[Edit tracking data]
- - - - - - -

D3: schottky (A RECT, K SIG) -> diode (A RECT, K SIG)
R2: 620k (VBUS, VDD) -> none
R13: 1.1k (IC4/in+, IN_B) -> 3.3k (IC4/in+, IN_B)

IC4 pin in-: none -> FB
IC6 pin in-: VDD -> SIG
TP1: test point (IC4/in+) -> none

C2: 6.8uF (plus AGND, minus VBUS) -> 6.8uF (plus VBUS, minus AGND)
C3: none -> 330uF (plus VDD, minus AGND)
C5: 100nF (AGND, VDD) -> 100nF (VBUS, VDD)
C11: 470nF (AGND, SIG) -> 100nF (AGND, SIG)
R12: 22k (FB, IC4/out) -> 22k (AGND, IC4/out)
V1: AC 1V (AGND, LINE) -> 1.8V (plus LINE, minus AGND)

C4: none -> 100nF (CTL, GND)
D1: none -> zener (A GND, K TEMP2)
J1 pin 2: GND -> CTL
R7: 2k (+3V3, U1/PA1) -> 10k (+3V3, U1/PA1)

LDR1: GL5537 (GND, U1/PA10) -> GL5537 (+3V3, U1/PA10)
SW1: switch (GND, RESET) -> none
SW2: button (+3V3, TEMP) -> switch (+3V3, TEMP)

- - - - - - -

## YOUR INSTRUCTIONS
Some lines above hold the word "VBUS". Copy all of them.

## SOLUTION TO THIS TASK
R2: 620k (VBUS, VDD) -> none
C2: 6.8uF (plus AGND, minus VBUS) -> 6.8uF (plus VBUS, minus AGND)
C5: 100nF (AGND, VDD) -> 100nF (VBUS, VDD)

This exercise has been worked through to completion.